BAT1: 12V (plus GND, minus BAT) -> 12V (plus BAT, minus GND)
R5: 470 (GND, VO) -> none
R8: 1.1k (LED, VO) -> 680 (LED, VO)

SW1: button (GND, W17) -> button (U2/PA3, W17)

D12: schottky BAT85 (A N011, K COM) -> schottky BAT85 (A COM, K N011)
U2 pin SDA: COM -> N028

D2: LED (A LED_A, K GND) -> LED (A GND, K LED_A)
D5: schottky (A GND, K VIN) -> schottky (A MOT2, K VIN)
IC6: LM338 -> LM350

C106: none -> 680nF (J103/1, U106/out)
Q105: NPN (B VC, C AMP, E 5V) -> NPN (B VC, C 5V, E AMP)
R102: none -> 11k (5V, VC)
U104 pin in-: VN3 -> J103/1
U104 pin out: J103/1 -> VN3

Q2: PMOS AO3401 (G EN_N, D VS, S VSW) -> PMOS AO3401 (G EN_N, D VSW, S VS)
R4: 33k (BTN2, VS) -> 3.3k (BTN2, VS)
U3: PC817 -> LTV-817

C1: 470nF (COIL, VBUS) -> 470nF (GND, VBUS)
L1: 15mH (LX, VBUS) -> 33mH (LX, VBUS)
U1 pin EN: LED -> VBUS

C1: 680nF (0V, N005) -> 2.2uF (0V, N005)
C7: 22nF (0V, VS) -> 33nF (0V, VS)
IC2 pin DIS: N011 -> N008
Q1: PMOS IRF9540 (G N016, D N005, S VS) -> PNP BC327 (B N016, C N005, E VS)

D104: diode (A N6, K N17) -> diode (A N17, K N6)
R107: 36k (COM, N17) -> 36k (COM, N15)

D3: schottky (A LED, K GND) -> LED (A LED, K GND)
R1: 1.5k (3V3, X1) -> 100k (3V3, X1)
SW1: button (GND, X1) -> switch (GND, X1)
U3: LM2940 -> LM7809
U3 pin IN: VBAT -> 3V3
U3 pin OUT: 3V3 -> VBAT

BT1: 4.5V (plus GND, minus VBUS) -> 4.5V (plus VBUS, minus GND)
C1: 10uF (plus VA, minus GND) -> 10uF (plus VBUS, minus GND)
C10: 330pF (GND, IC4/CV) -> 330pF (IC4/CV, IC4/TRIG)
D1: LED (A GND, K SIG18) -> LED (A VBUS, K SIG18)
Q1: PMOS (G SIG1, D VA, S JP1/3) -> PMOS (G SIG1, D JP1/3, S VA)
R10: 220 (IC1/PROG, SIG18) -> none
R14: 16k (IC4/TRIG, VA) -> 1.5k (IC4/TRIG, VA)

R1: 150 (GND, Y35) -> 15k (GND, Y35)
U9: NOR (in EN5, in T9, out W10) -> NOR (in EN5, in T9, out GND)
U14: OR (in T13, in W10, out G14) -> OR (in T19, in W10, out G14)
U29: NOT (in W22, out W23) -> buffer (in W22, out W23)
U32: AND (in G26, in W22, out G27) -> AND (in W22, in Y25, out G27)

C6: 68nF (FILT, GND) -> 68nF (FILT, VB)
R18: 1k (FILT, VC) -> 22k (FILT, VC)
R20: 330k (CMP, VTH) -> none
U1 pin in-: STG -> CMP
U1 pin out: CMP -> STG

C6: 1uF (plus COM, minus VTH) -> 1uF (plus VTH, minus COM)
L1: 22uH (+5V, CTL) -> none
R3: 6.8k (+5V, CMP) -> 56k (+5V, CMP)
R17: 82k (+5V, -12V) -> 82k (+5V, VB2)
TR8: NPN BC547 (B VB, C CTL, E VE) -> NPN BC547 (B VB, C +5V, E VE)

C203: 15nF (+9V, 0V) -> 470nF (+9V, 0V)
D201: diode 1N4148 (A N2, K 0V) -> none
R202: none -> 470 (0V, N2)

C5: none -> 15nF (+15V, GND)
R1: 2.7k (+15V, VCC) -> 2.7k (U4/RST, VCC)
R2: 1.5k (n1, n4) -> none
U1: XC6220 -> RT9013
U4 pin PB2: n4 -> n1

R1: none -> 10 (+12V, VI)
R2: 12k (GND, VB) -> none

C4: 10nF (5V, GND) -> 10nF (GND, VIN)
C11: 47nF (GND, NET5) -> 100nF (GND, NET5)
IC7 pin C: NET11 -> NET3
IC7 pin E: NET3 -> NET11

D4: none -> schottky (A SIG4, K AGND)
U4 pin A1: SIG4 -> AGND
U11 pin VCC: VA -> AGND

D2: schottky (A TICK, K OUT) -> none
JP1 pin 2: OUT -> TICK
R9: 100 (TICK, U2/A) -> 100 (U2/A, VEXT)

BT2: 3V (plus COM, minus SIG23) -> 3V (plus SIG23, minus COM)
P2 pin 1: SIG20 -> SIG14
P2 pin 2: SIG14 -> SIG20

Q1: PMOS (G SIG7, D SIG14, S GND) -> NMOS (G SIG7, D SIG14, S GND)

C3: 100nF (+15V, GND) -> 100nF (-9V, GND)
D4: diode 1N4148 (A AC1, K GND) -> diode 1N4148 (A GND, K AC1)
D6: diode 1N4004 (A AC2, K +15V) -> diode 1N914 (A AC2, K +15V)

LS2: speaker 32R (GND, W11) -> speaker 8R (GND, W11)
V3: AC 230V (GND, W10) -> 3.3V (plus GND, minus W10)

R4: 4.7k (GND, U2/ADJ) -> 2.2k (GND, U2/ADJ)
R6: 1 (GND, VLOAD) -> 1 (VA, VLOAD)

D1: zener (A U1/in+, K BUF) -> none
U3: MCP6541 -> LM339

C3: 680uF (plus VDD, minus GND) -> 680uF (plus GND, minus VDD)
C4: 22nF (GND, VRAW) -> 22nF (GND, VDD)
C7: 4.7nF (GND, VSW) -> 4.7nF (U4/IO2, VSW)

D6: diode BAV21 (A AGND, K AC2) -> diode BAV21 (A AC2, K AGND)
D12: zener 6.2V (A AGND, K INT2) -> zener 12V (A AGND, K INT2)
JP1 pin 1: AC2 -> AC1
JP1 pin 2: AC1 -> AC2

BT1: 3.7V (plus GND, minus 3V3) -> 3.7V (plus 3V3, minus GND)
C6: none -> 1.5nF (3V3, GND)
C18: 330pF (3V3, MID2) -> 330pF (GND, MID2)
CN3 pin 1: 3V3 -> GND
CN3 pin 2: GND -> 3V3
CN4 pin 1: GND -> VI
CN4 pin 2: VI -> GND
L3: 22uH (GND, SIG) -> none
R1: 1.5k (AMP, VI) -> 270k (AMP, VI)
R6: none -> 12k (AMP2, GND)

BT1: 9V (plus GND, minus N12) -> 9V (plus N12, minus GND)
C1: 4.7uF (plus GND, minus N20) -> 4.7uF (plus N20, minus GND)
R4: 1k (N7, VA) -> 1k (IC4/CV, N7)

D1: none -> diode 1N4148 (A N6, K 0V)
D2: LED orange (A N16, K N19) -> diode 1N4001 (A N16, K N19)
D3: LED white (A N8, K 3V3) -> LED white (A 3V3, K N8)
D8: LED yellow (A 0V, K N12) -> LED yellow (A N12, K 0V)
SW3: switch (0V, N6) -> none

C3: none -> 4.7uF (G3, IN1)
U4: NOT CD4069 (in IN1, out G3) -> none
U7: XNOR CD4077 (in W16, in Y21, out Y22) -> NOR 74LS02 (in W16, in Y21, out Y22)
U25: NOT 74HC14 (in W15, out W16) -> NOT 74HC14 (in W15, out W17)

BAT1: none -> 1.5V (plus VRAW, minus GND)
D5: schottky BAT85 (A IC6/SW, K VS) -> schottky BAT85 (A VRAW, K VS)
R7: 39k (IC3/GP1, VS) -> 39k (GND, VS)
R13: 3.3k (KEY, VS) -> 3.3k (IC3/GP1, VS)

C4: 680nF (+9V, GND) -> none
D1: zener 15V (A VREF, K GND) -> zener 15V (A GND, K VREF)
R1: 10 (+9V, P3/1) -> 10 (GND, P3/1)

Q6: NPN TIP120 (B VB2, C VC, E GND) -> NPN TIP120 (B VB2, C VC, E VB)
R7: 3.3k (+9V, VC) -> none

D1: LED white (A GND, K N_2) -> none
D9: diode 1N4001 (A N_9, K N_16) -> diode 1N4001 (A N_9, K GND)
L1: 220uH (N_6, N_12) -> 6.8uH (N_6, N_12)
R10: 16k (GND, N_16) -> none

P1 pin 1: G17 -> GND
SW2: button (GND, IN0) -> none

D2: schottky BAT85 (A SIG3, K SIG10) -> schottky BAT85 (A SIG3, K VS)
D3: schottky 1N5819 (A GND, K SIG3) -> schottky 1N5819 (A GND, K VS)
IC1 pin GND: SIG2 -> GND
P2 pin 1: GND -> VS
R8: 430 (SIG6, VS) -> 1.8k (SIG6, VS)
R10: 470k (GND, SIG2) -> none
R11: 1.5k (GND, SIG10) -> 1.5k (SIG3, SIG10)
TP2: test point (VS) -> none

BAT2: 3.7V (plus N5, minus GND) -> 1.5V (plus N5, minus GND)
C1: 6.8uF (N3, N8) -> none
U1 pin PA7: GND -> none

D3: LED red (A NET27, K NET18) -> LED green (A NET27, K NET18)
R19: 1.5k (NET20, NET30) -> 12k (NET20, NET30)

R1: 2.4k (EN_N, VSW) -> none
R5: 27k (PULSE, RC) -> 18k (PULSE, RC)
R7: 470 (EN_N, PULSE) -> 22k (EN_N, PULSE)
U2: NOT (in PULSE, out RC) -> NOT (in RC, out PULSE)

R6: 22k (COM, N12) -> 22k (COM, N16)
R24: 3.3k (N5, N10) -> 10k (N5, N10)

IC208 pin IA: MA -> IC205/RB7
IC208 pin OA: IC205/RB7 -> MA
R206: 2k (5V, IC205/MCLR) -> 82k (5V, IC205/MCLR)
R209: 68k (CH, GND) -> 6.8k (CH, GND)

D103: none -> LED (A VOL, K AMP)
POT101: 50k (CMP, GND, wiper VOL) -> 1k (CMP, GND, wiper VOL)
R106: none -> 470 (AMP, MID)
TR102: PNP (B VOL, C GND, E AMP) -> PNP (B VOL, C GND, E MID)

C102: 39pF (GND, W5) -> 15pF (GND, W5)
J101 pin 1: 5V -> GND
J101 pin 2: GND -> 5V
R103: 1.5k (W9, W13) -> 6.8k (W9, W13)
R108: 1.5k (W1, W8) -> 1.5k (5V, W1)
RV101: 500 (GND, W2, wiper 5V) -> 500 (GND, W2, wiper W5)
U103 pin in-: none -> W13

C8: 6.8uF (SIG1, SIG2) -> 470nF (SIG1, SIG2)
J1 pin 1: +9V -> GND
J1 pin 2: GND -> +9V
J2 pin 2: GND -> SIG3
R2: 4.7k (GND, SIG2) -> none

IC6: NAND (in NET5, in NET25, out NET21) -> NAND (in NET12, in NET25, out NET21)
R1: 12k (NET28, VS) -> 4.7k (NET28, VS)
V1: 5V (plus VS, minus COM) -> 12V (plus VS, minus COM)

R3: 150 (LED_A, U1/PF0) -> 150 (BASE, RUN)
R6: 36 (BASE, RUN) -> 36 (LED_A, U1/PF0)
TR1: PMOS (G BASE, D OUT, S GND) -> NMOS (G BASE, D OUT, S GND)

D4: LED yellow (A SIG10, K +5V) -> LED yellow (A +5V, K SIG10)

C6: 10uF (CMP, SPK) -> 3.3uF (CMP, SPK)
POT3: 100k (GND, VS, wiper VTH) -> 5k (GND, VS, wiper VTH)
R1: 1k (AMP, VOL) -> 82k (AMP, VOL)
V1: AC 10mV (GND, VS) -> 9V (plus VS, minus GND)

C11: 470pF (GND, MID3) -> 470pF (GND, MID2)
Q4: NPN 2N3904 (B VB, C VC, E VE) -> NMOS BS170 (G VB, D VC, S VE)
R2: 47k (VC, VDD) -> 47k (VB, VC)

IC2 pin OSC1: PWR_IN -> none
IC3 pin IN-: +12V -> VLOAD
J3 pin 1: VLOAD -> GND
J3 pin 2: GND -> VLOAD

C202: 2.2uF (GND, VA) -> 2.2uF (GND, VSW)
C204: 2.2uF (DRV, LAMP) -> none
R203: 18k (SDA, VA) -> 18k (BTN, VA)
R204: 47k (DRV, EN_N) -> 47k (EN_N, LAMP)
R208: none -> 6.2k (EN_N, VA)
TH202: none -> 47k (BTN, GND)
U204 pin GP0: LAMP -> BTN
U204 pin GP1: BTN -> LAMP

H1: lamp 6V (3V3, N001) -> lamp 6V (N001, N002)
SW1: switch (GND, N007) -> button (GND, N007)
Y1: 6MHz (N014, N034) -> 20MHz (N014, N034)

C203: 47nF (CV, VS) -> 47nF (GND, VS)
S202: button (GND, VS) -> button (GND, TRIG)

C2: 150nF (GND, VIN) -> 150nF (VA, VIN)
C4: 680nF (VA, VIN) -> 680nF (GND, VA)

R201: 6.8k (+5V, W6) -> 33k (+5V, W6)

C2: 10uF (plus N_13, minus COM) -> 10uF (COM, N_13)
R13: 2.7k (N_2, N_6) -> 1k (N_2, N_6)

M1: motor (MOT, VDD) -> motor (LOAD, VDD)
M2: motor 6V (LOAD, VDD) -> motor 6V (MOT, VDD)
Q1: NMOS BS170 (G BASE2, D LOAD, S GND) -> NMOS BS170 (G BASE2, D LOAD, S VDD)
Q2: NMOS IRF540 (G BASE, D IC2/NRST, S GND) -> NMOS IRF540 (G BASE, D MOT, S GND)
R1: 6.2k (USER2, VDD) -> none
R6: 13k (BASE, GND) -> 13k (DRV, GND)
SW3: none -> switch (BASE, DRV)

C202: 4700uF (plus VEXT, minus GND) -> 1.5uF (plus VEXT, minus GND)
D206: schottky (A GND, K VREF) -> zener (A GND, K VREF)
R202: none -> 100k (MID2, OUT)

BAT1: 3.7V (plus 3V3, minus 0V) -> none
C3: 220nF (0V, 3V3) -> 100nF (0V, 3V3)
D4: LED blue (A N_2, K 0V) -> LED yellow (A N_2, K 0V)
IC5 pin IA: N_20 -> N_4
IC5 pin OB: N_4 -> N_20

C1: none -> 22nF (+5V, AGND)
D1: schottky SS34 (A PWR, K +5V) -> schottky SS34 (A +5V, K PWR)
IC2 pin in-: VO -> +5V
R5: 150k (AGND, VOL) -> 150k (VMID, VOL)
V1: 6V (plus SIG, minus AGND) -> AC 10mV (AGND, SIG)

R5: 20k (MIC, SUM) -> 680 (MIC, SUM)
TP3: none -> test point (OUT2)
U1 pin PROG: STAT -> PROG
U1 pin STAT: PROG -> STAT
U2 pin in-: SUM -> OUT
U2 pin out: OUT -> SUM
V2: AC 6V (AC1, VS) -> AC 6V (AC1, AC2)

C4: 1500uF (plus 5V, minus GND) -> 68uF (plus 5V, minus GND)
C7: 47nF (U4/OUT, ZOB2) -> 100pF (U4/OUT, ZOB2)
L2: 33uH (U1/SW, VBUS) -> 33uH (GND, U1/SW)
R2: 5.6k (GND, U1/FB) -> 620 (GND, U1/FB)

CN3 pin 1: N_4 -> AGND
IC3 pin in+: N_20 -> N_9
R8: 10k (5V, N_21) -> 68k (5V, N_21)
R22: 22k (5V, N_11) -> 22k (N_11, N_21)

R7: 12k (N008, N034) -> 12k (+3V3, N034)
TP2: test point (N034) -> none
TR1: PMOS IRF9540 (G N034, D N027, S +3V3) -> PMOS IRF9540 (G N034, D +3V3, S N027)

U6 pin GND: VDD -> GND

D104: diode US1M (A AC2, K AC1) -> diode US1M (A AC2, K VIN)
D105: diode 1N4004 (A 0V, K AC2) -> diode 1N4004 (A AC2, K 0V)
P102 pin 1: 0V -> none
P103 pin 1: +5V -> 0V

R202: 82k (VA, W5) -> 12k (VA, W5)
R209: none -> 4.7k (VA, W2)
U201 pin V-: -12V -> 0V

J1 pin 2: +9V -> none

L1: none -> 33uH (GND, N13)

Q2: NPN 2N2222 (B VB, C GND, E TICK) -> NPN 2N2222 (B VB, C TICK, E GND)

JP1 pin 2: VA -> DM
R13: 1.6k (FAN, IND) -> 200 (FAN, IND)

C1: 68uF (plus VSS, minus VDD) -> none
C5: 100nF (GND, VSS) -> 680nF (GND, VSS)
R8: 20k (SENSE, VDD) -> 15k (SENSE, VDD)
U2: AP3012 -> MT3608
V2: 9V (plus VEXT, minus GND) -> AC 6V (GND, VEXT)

▶ _ASSIGNED TASK_:
Please report how many lines of the entries above contain the string "TICK". Reply with only the number.

▶ _OUTPUT OF THE EXERCISE_:
4